#### Activity
Output all of the lines below exactly, and leave out each image.

[Object matching data]
Start of Block

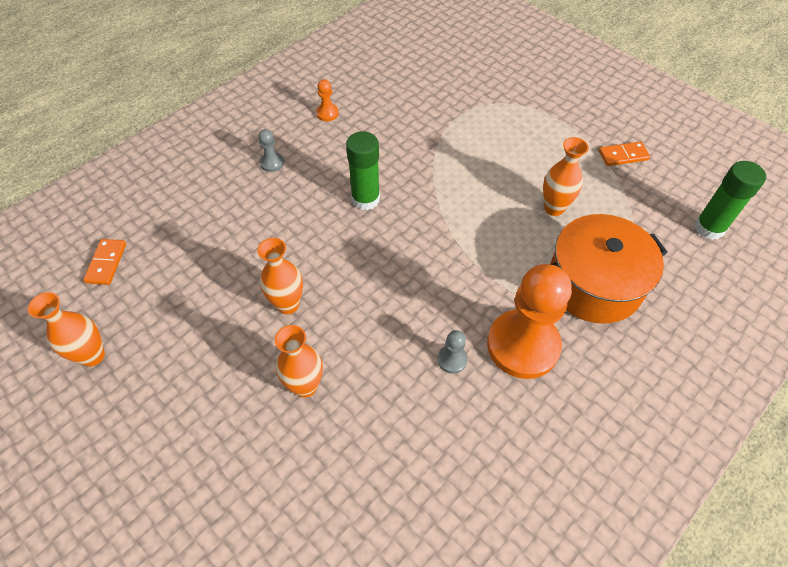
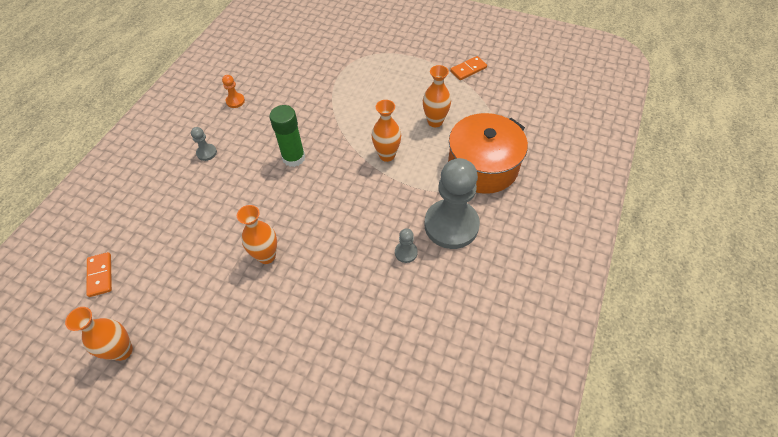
camera: 20 degrees left, 0 degrees up
(305, 386) = (306, 310): orange vase -> orange vase (387, 155)
(523, 345) = (451, 225): orange pawn -> grey pawn
(709, 228) = (543, 103): green glue stick -> none

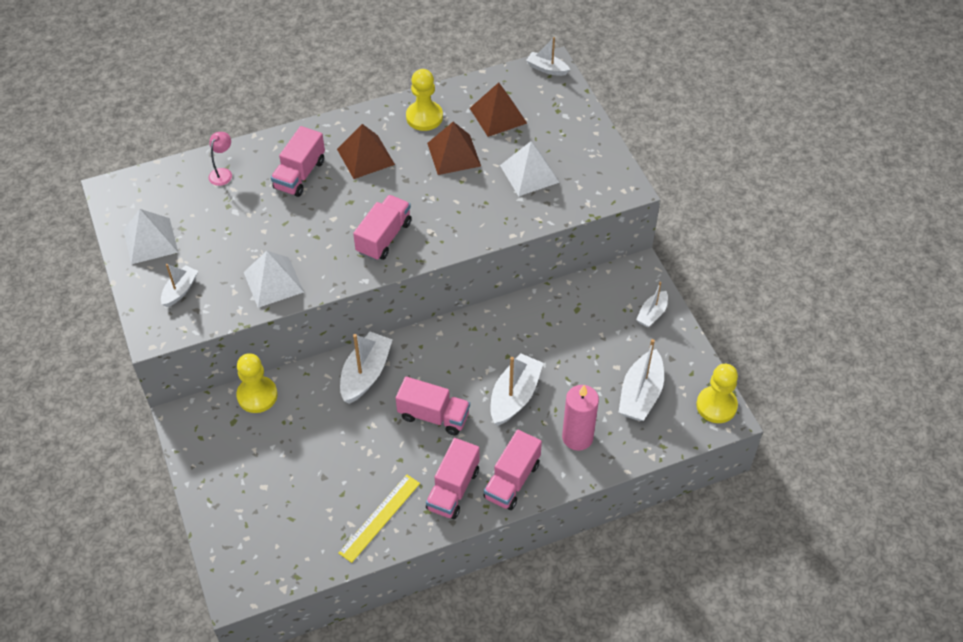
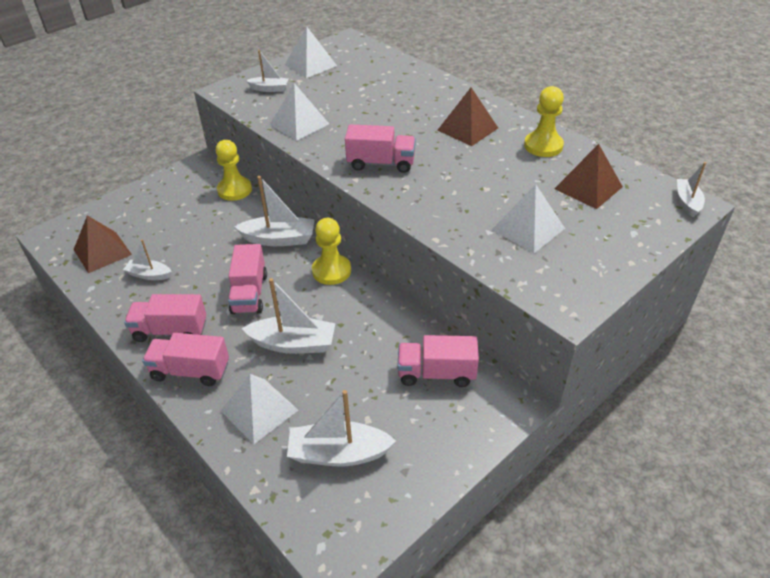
camera: 70 degrees right, 10 degrees down
(223, 173) = (396, 73): pink lamp -> none
(300, 174) = (421, 104): pink truck -> pink truck (436, 373)
(380, 518) = (130, 292): yellow ruler -> none
(454, 154) = (512, 174): brown pyramid -> brown pyramid (102, 252)
(577, 437) = (259, 410): pink candle -> white pyramid
(652, 314) = (460, 433): white boat -> white boat (149, 275)
(716, 405) = (353, 542): yellow pawn -> yellow pawn (331, 271)

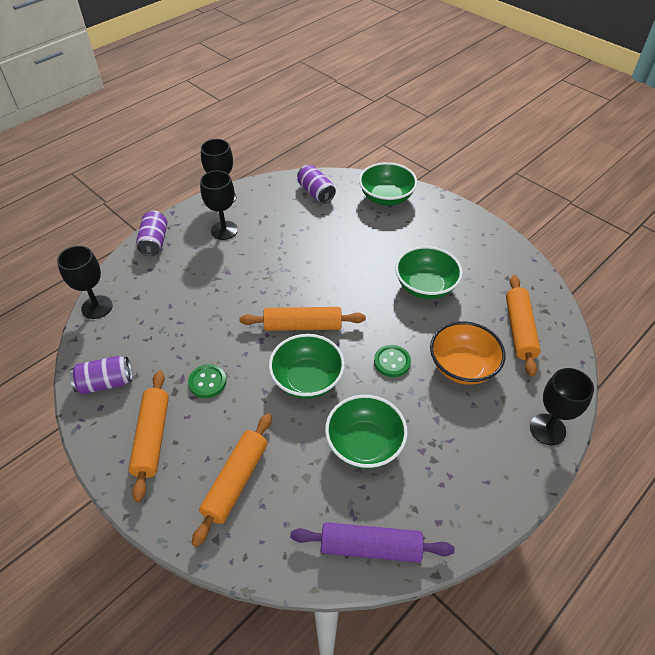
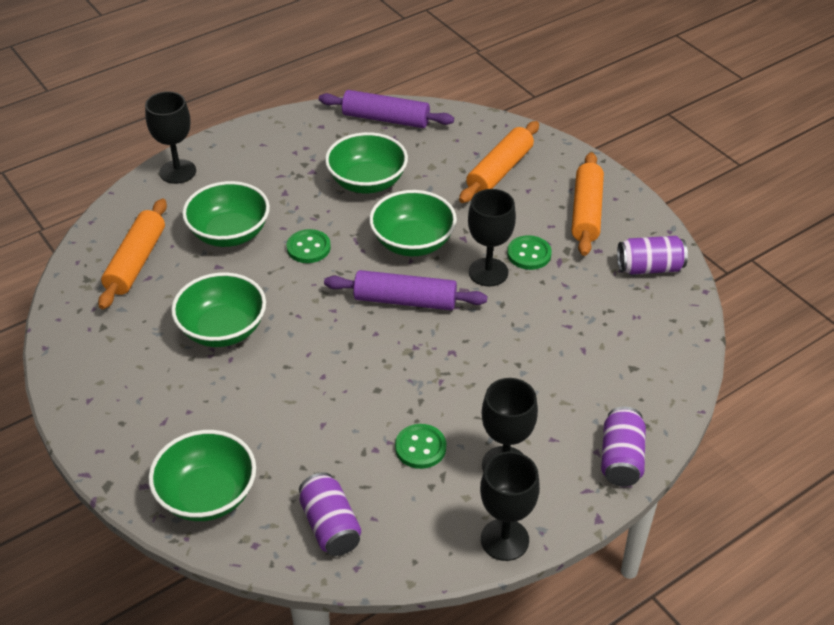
camera: 170 degrees left, 5 degrees down
(97, 307) = (686, 360): black goblet -> black goblet (488, 272)
(274, 233) = (420, 447): none -> green button
(303, 325) = (405, 300): orange rolling pin -> purple rolling pin
(462, 366) = (229, 233): orange bowl -> green bowl

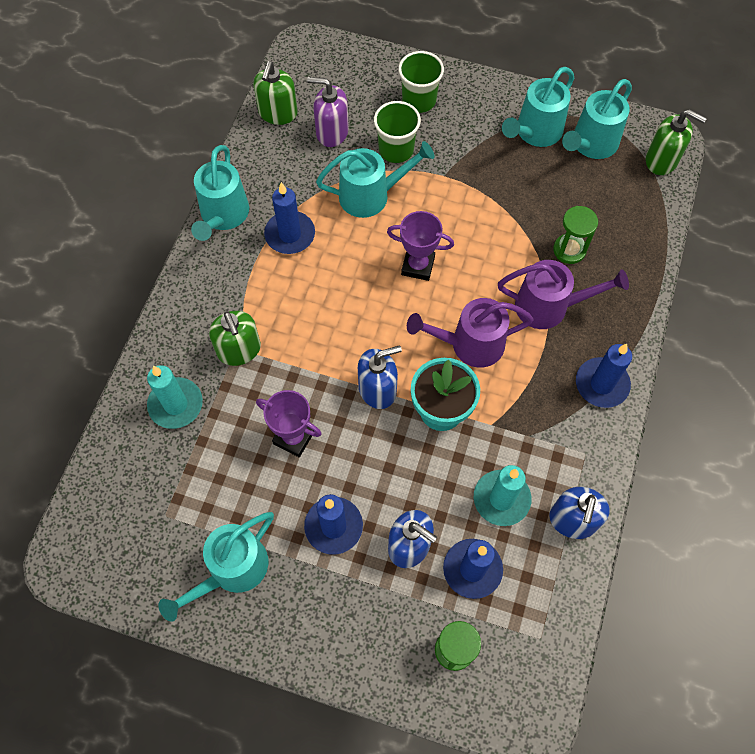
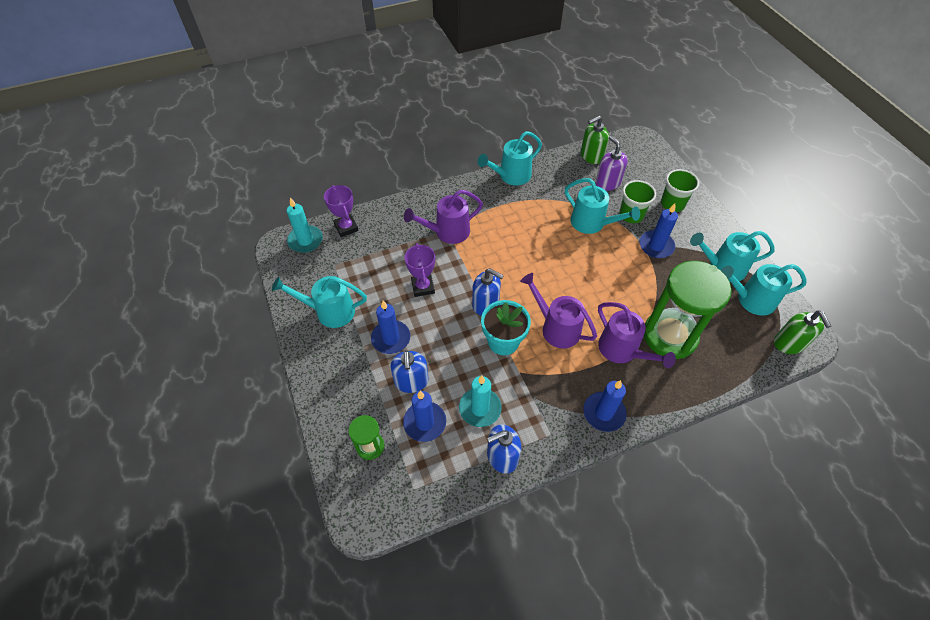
camera: 50 degrees right, 10 degrees down
(176, 404) = (394, 229): turquoise candle -> turquoise candle (305, 240)
(239, 350) = (447, 232): green soap dispenser -> purple watering can
(290, 234) = (531, 207): blue candle -> blue candle (656, 246)
(418, 266) = (575, 271): purple trophy -> purple trophy (346, 227)
(569, 250) = (669, 336): green hourglass -> green hourglass, size x2.14

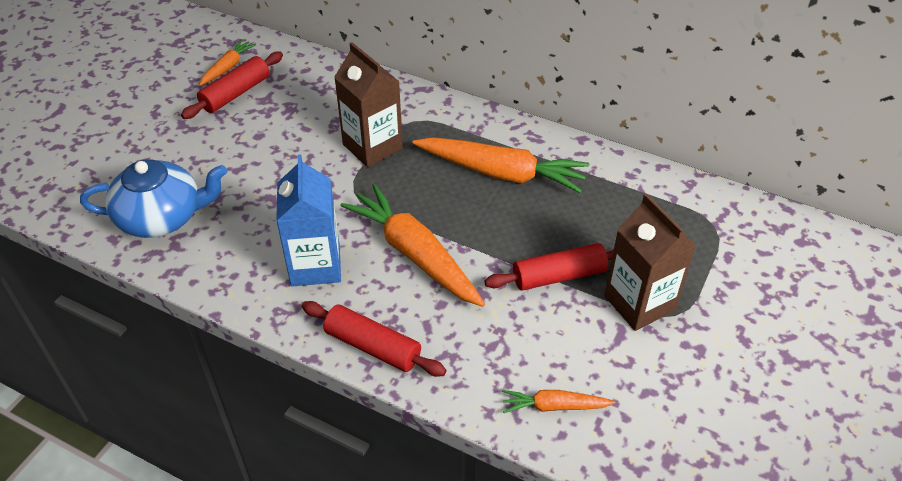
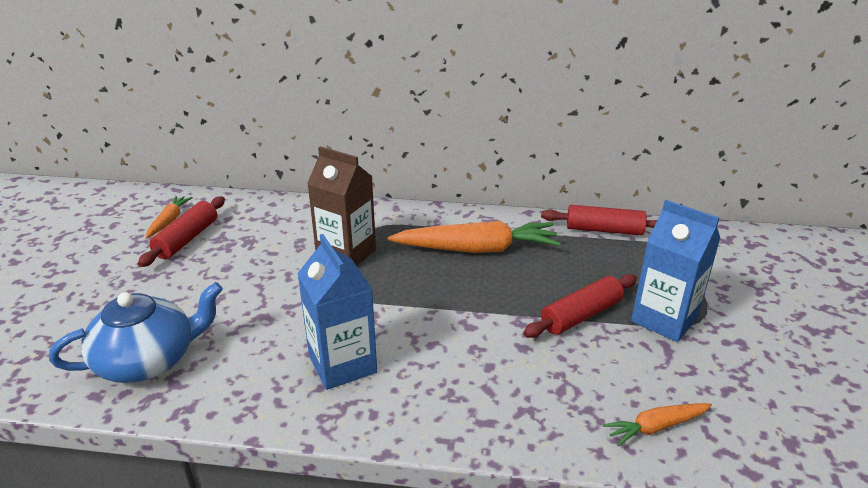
camera: 20 degrees left, 15 degrees down
(373, 346) = (444, 423): red rolling pin -> red rolling pin (604, 230)
(414, 254) = (437, 330): orange carrot -> none
(639, 303) = (664, 319): brown carton -> blue carton

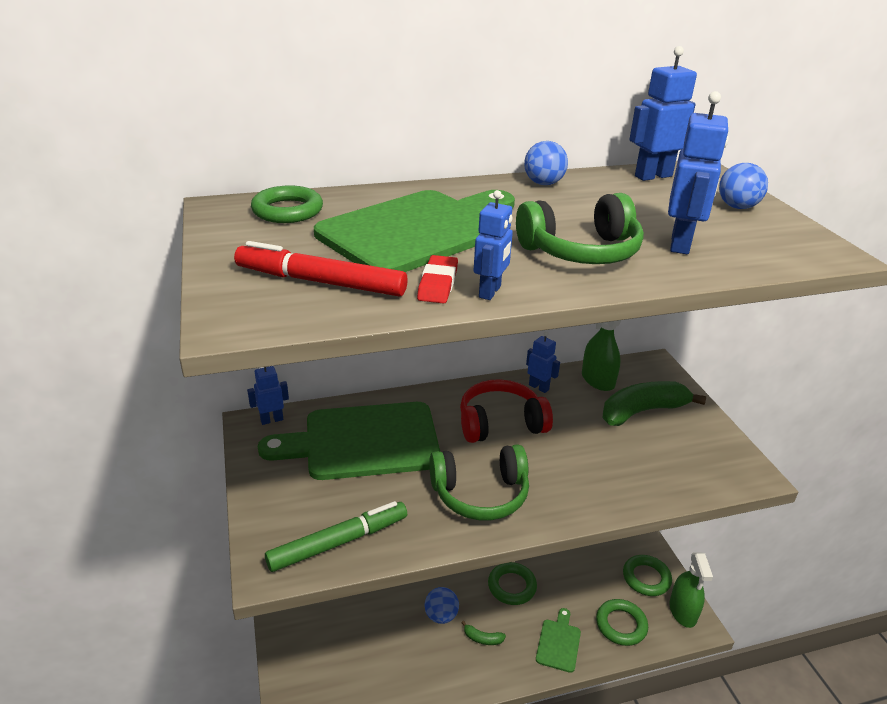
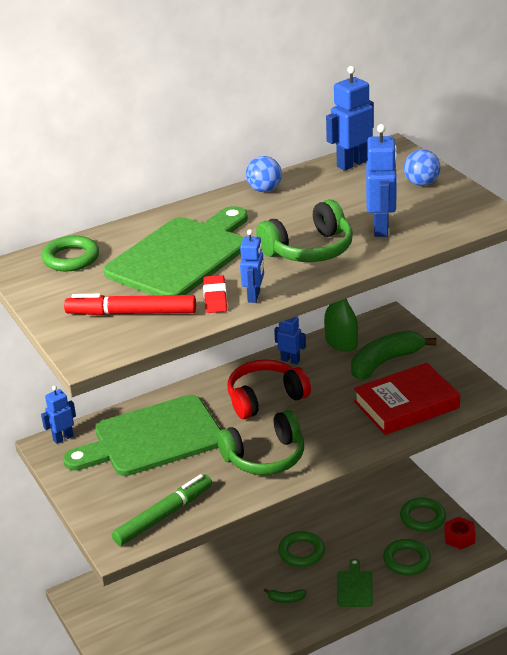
camera: 10 degrees left, 0 degrees up
(441, 615) = (243, 590): blue ball -> none
(659, 467) = (406, 405): none -> red book
(682, 611) = (459, 537): green spray bottle -> red nut

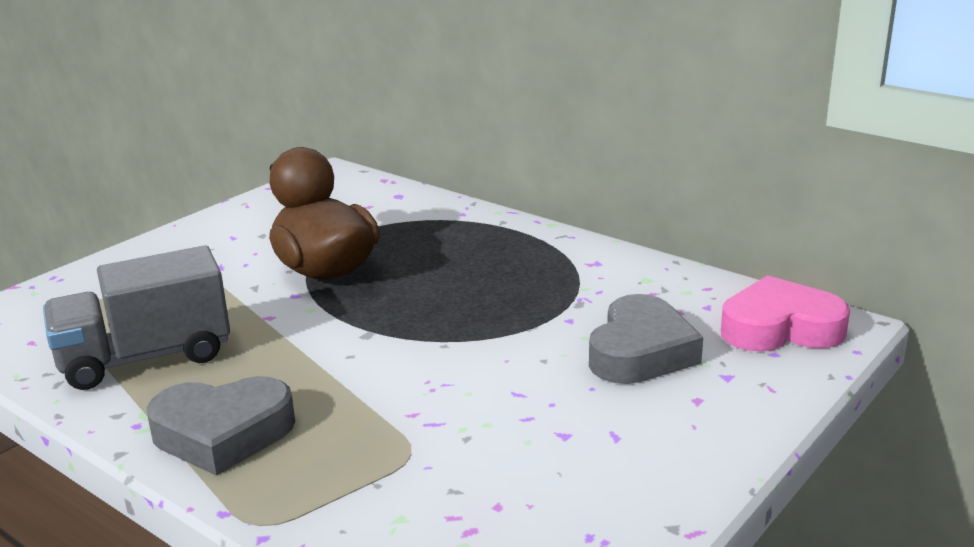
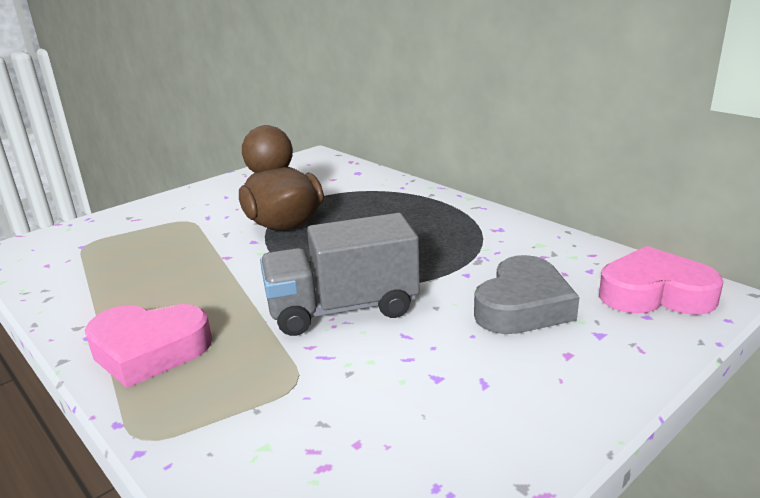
camera: 10 degrees right, 0 degrees up
(145, 358) = (120, 282): grey truck -> grey truck (342, 309)
(223, 433) = (149, 350): grey heart -> pink heart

End of Block

#### Task solution
camera: 20 degrees left, 0 degrees up
(305, 386) = (306, 310): orange vase -> orange vase (387, 155)
(523, 345) = (451, 225): orange pawn -> grey pawn
(709, 228) = (543, 103): green glue stick -> none

camera: 70 degrees right, 10 degrees down
(223, 173) = (396, 73): pink lamp -> none
(300, 174) = (421, 104): pink truck -> pink truck (436, 373)
(380, 518) = (130, 292): yellow ruler -> none
(454, 154) = (512, 174): brown pyramid -> brown pyramid (102, 252)
(577, 437) = (259, 410): pink candle -> white pyramid
(652, 314) = (460, 433): white boat -> white boat (149, 275)
(716, 405) = (353, 542): yellow pawn -> yellow pawn (331, 271)

camera: 170 degrees left, 5 degrees down
(97, 307) = (686, 360): black goblet -> black goblet (488, 272)
(274, 233) = (420, 447): none -> green button
(303, 325) = (405, 300): orange rolling pin -> purple rolling pin
(462, 366) = (229, 233): orange bowl -> green bowl

camera: 50 degrees right, 10 degrees down
(176, 404) = (394, 229): turquoise candle -> turquoise candle (305, 240)
(239, 350) = (447, 232): green soap dispenser -> purple watering can
(290, 234) = (531, 207): blue candle -> blue candle (656, 246)
(418, 266) = (575, 271): purple trophy -> purple trophy (346, 227)
(569, 250) = (669, 336): green hourglass -> green hourglass, size x2.14

camera: 20 degrees left, 15 degrees down
(373, 346) = (444, 423): red rolling pin -> red rolling pin (604, 230)
(414, 254) = (437, 330): orange carrot -> none
(639, 303) = (664, 319): brown carton -> blue carton

camera: 10 degrees left, 0 degrees up
(441, 615) = (243, 590): blue ball -> none
(659, 467) = (406, 405): none -> red book
(682, 611) = (459, 537): green spray bottle -> red nut

camera: 10 degrees right, 0 degrees up
(145, 358) = (120, 282): grey truck -> grey truck (342, 309)
(223, 433) = (149, 350): grey heart -> pink heart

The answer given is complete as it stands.